The expected response is an exact repetition of every record, with images excluded.

Exercise data:
▬▬▬

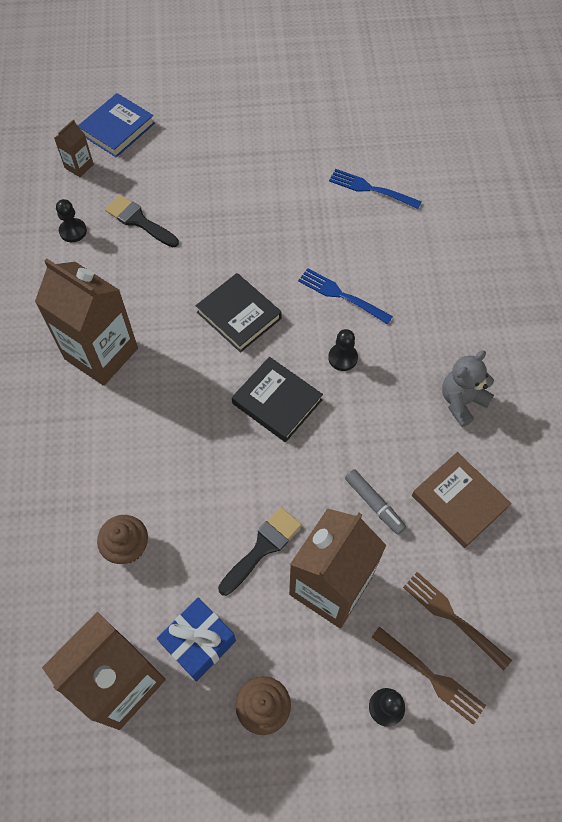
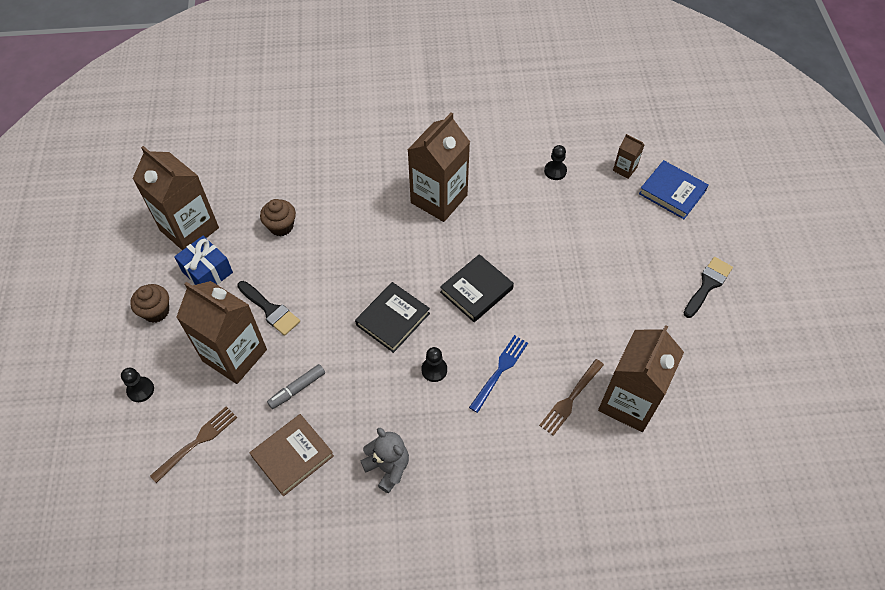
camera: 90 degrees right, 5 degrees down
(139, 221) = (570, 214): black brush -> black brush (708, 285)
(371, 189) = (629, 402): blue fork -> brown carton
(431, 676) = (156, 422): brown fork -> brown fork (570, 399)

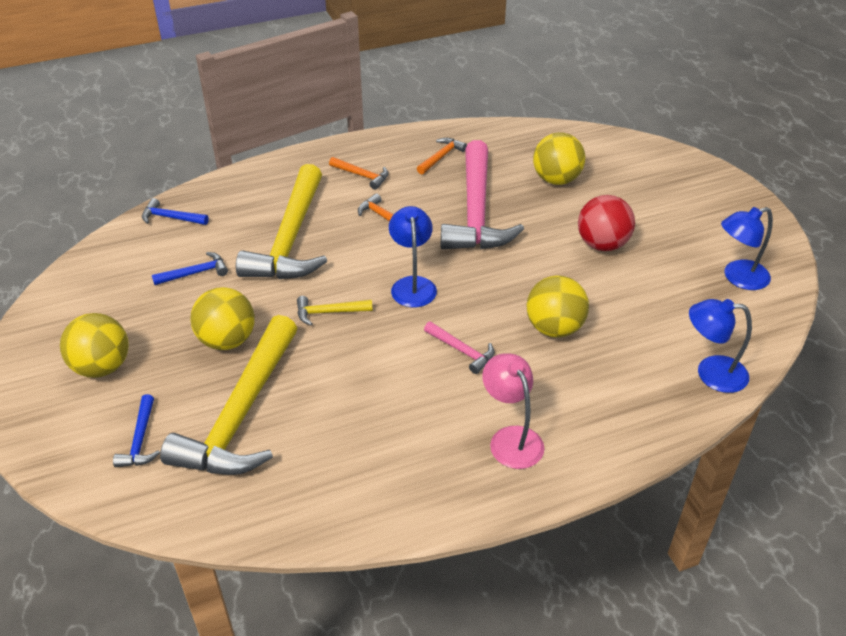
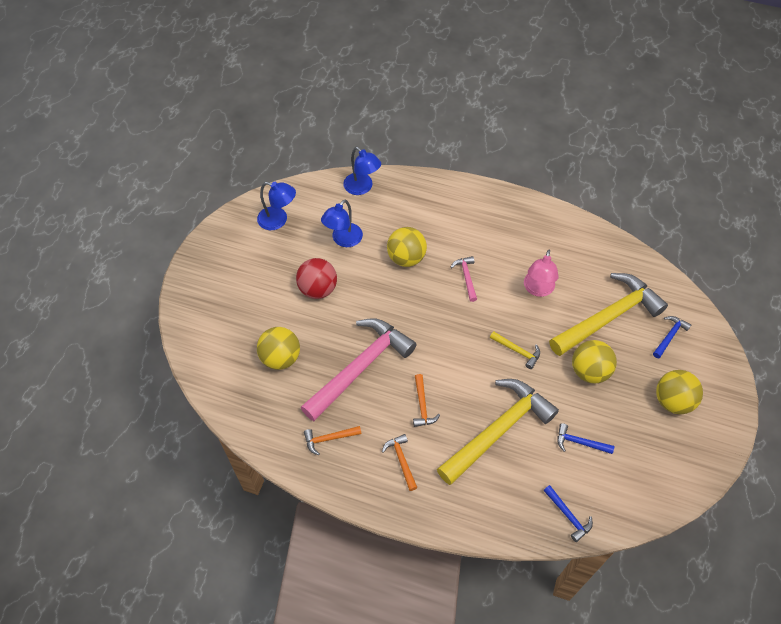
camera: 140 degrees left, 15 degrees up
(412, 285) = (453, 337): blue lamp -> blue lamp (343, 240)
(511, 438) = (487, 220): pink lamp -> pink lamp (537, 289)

▬▬▬

Solution for this exercise:
camera: 90 degrees right, 5 degrees down
(139, 221) = (570, 214): black brush -> black brush (708, 285)
(371, 189) = (629, 402): blue fork -> brown carton
(431, 676) = (156, 422): brown fork -> brown fork (570, 399)

camera: 140 degrees left, 15 degrees up
(412, 285) = (453, 337): blue lamp -> blue lamp (343, 240)
(511, 438) = (487, 220): pink lamp -> pink lamp (537, 289)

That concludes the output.